▶ **DIRECTIONS FOR THIS TASK**: Look for the word "camera" in the material below. Copy each line that has it.

▶ **DATA FOR REVIEW**:
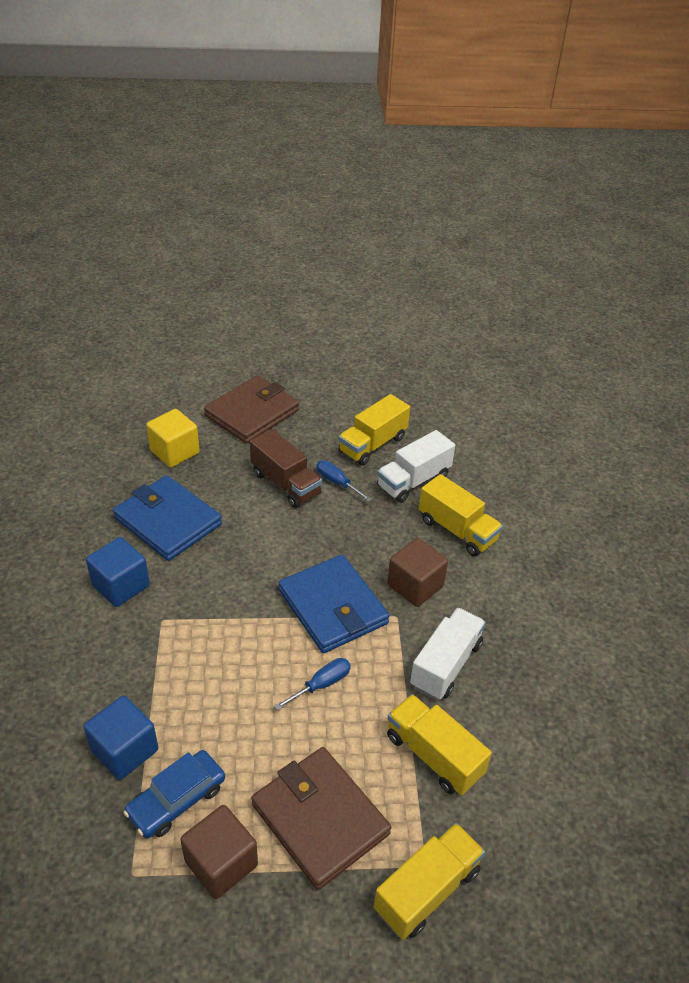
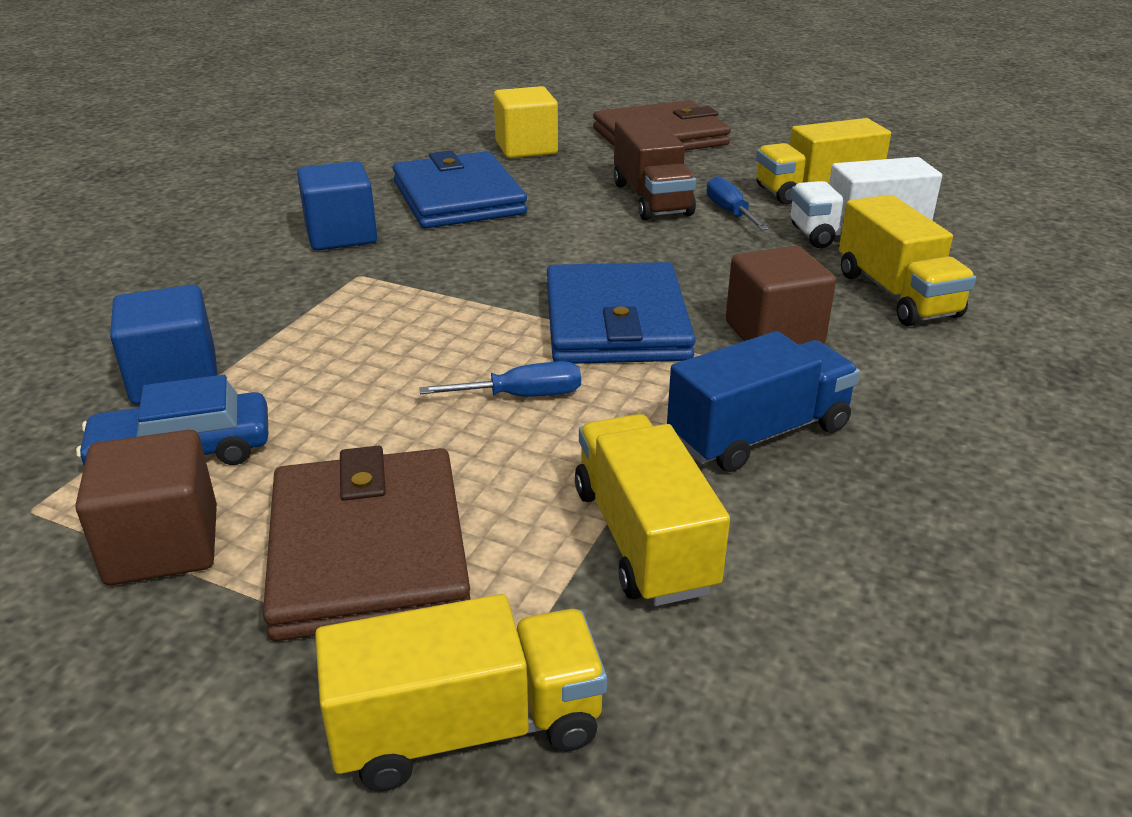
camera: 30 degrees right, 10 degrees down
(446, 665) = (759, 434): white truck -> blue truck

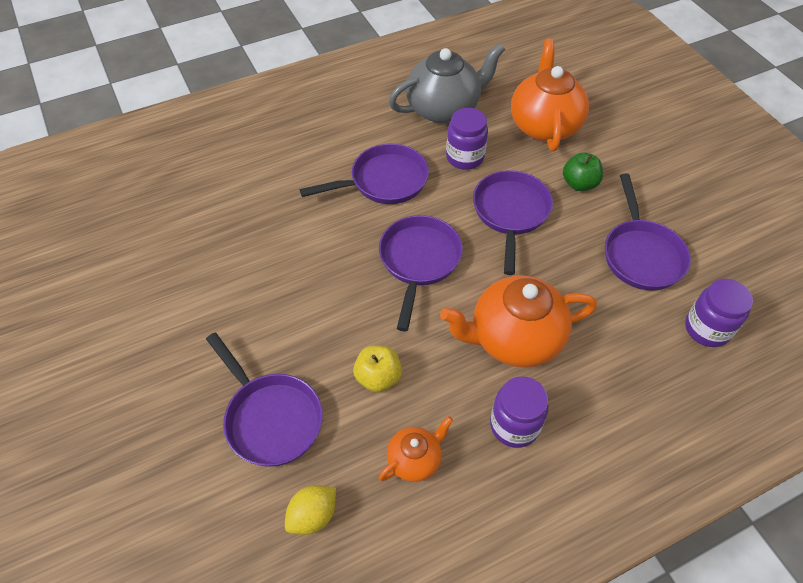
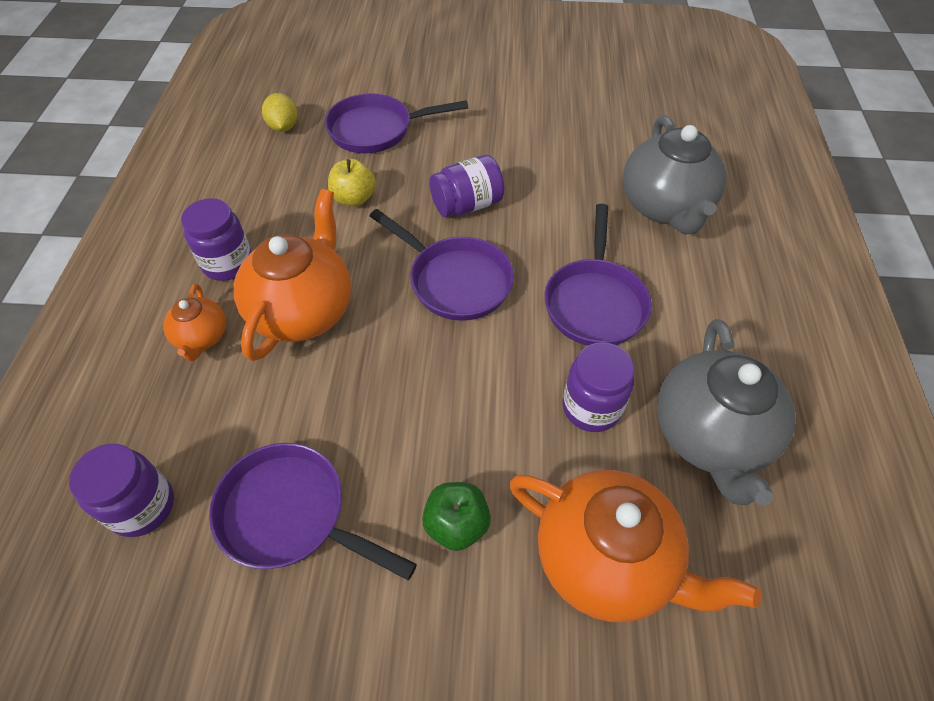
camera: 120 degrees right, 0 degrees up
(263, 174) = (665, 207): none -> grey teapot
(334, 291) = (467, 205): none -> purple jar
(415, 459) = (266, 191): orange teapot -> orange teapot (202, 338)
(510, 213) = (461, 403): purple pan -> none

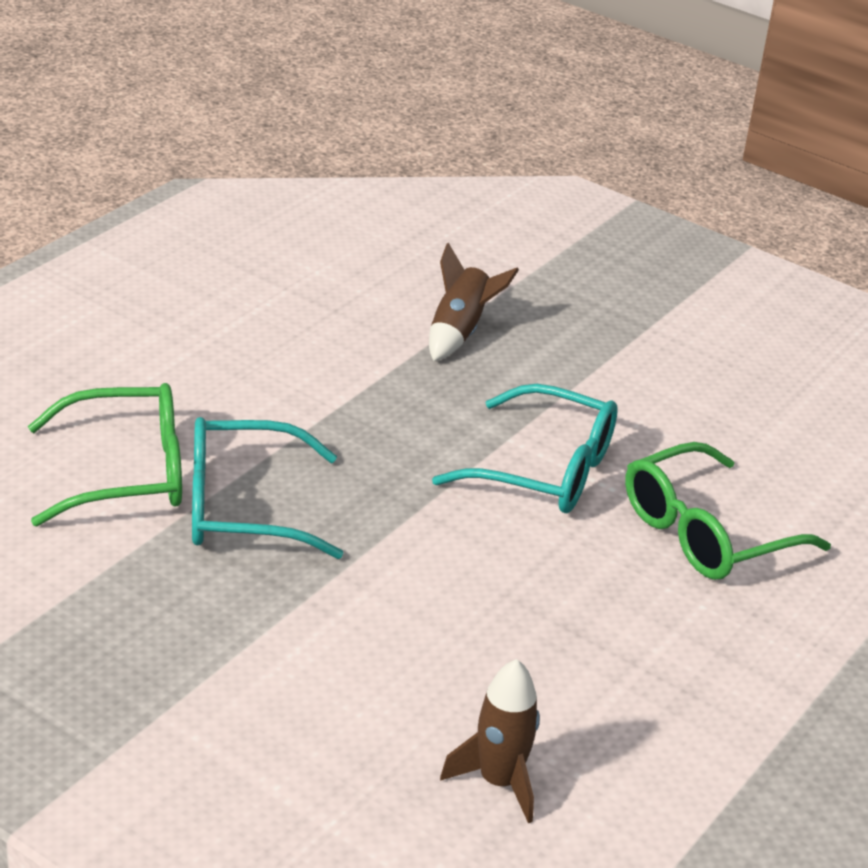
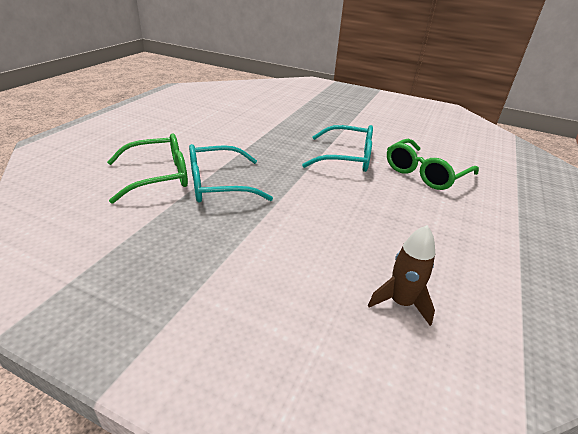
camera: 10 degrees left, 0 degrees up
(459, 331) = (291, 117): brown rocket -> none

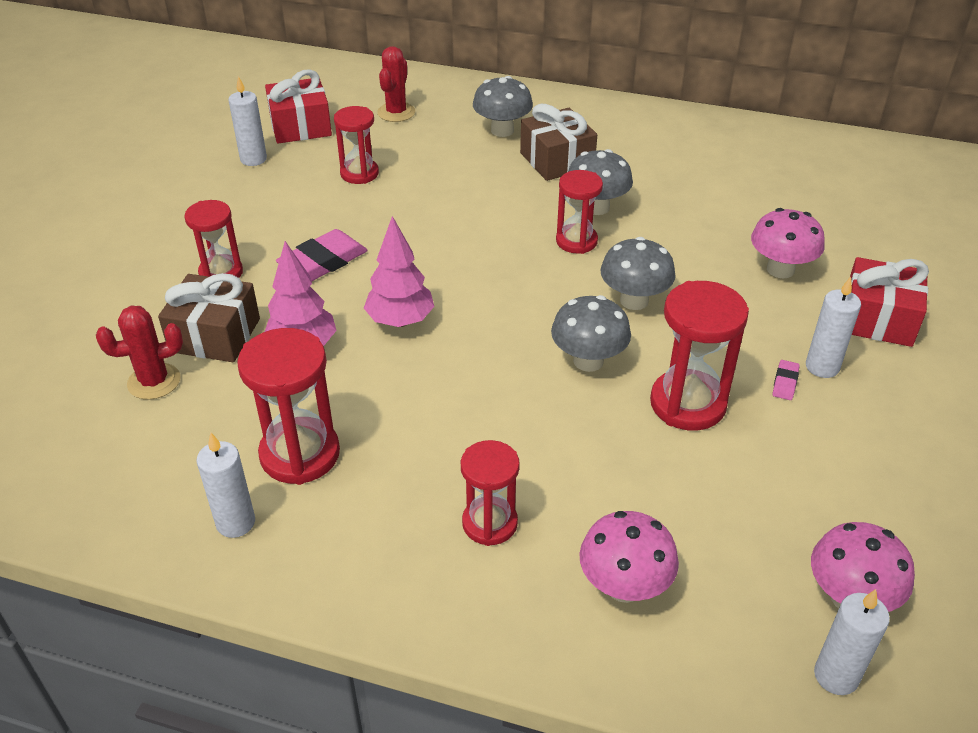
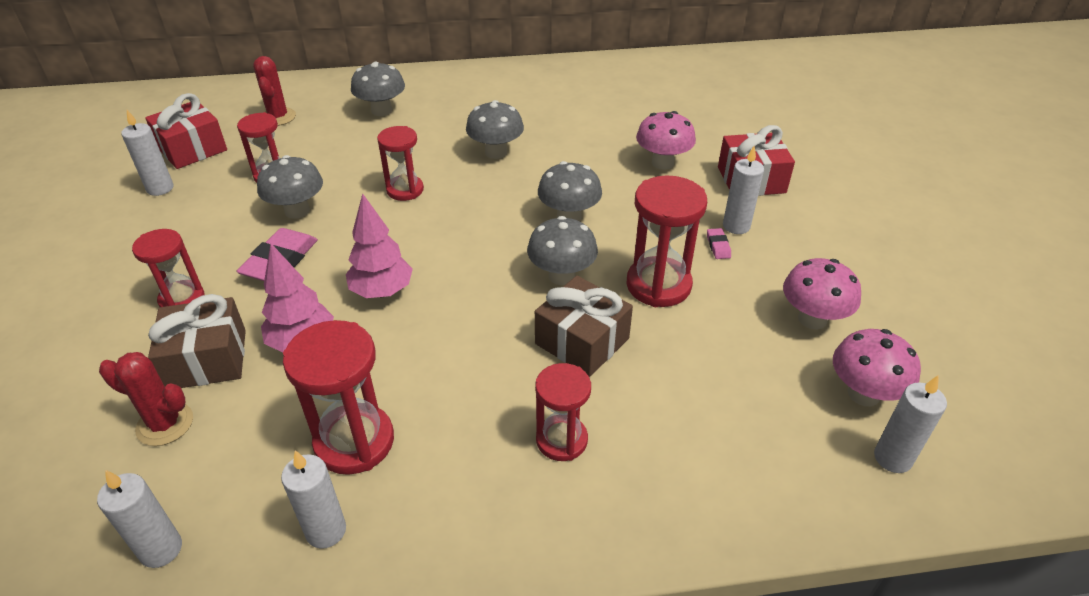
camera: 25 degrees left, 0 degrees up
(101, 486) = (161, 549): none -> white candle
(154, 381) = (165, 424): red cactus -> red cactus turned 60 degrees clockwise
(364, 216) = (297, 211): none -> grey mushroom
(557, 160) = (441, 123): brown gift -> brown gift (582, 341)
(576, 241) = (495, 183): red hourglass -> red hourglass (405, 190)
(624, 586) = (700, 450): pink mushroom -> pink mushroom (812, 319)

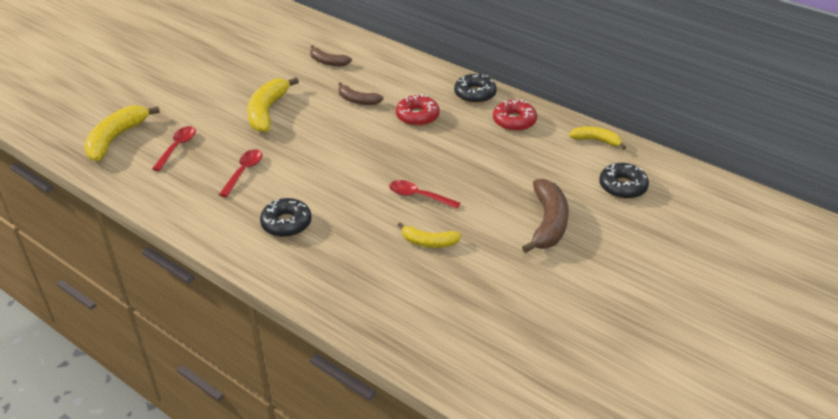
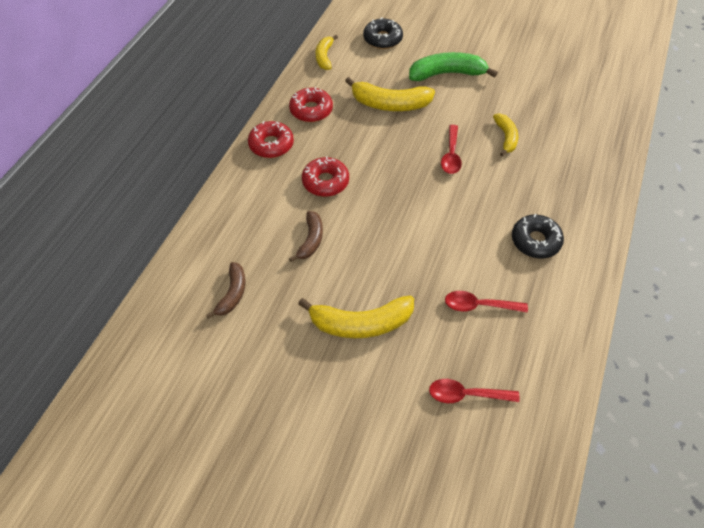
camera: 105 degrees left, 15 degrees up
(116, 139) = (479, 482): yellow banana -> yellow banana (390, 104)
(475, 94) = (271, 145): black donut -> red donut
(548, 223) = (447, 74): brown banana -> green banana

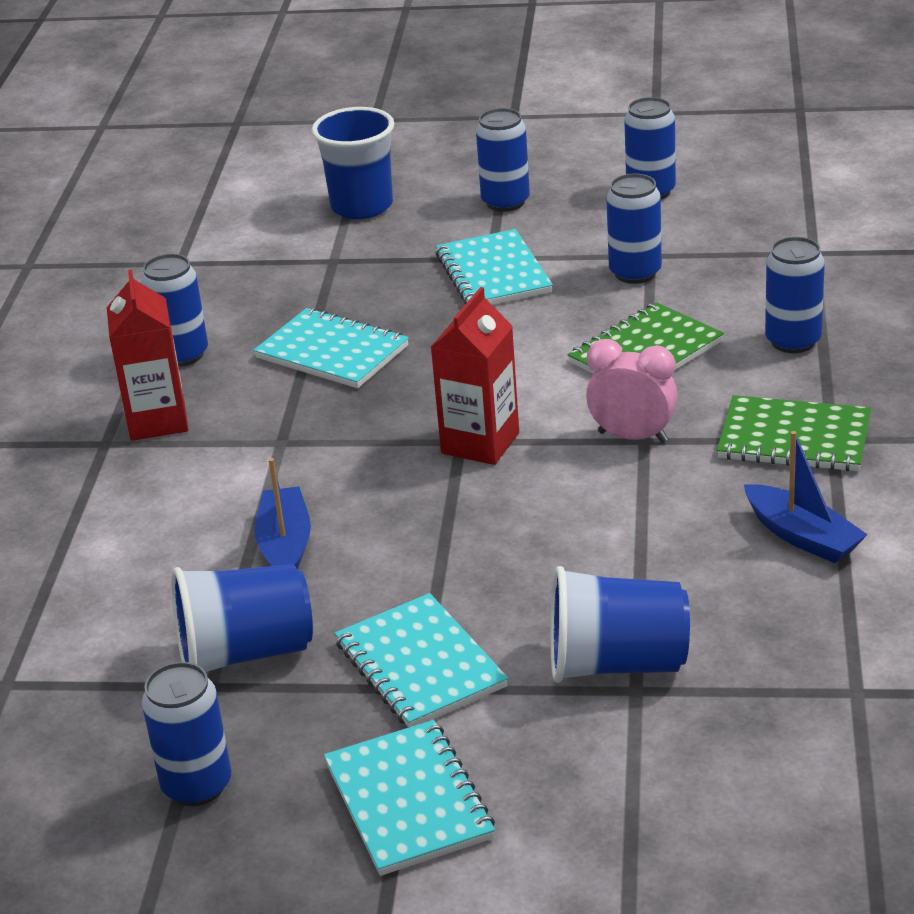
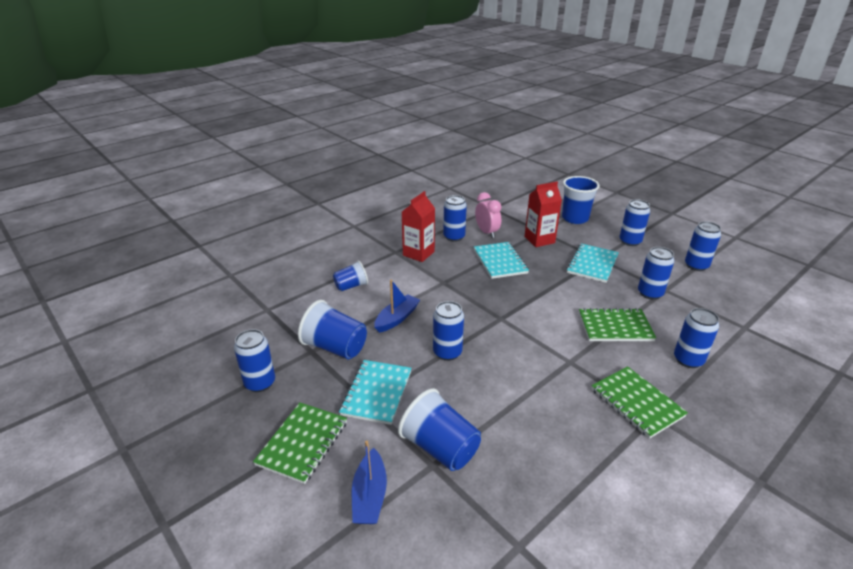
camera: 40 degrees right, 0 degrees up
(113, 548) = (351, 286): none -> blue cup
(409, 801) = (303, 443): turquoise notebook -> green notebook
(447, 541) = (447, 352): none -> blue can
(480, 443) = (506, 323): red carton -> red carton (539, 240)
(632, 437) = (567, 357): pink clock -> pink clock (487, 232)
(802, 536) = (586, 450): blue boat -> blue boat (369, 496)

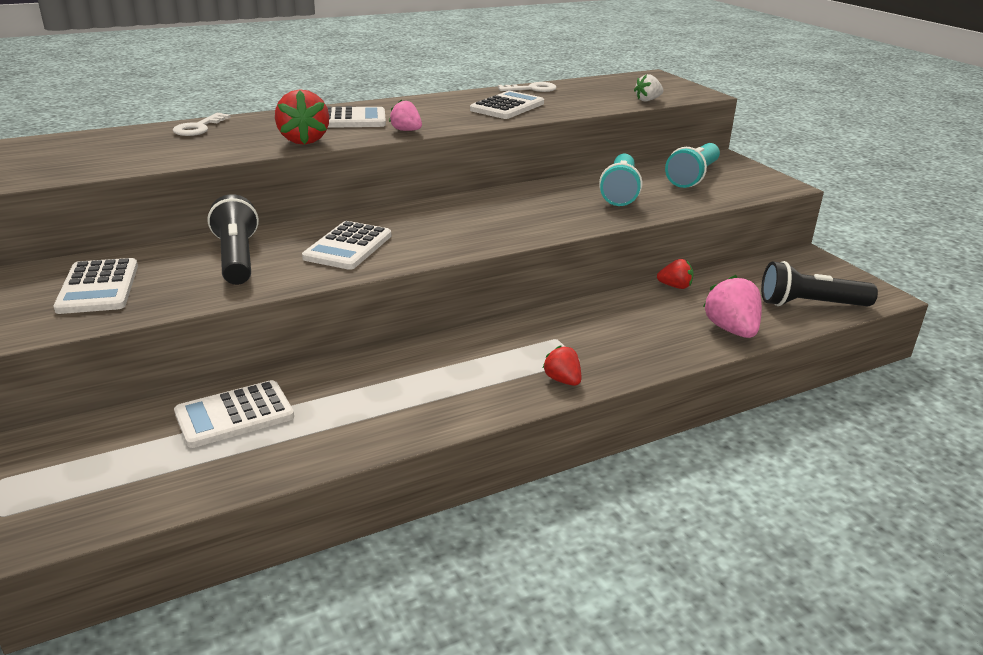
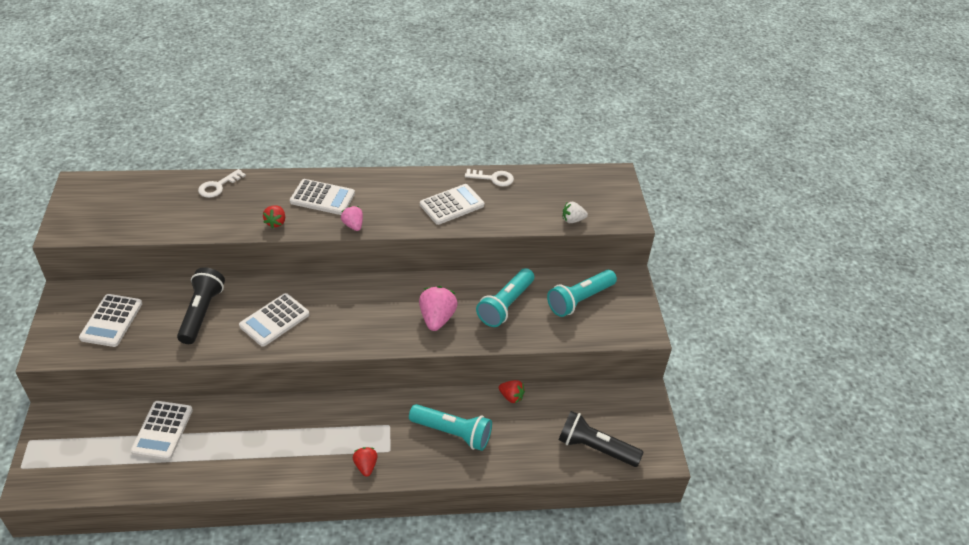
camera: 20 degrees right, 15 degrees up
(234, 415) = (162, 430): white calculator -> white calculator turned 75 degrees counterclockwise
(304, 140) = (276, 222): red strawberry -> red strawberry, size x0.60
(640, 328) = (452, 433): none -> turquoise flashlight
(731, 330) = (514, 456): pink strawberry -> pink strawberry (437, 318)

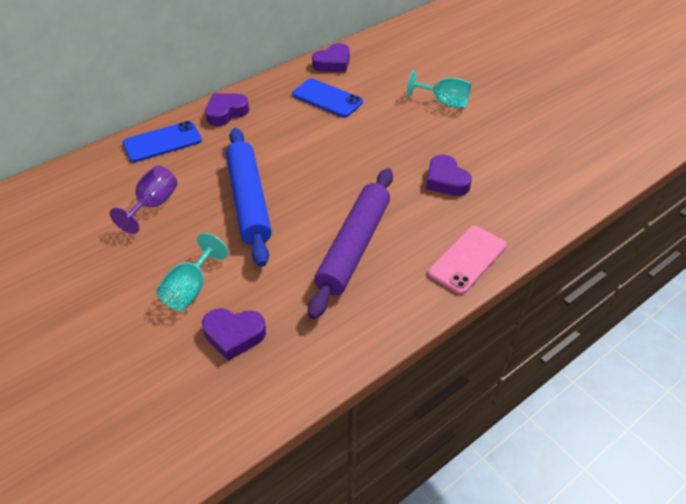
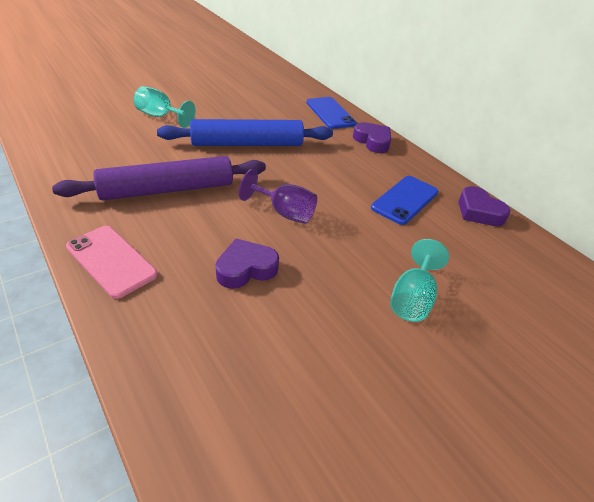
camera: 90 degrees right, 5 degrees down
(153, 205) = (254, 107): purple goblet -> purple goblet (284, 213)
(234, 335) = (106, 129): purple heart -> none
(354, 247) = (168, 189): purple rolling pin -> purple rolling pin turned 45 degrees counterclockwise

▶ **ANSWER BOX**:
camera: 30 degrees right, 10 degrees down
camera: 120 degrees right, 0 degrees up
camera: 10 degrees left, 0 degrees up
camera: 25 degrees left, 0 degrees up
camera: 105 degrees left, 15 degrees up
camera: 40 degrees right, 0 degrees up
camera: 20 degrees right, 15 degrees up
camera: 90 degrees right, 5 degrees down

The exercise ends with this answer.